**REQUIREMENT**: Wherever the listing has a line with the string "liludenek", copy that line out.

**GIVEN MATERIAL**:
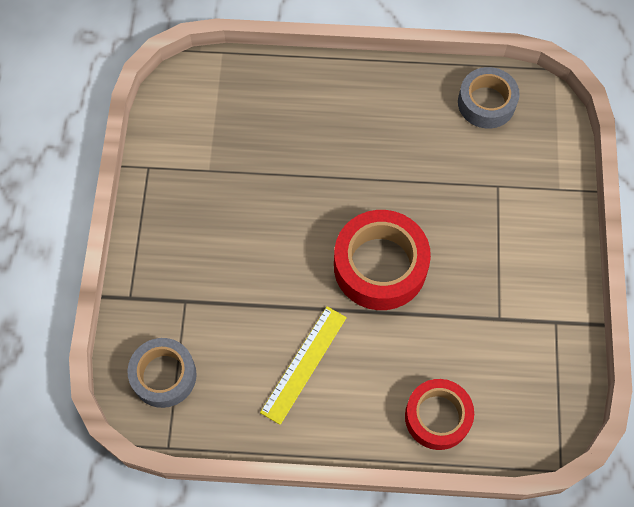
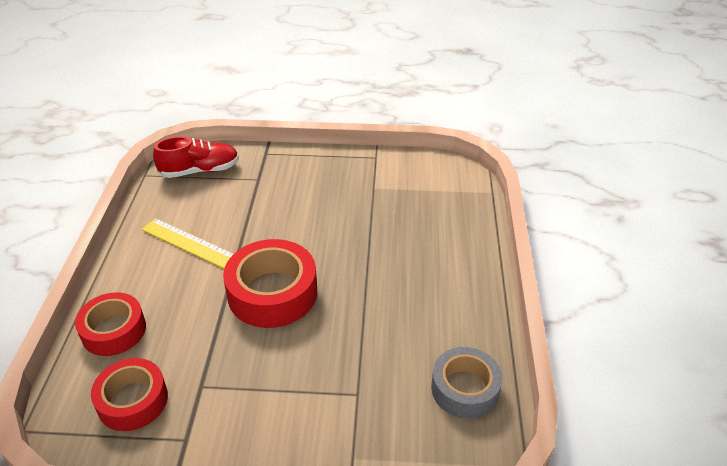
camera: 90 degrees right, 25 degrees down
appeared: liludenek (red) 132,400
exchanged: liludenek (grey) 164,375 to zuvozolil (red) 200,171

**SOLUTION TO THIS TASK**:
appeared: liludenek (red) 132,400
exchanged: liludenek (grey) 164,375 to zuvozolil (red) 200,171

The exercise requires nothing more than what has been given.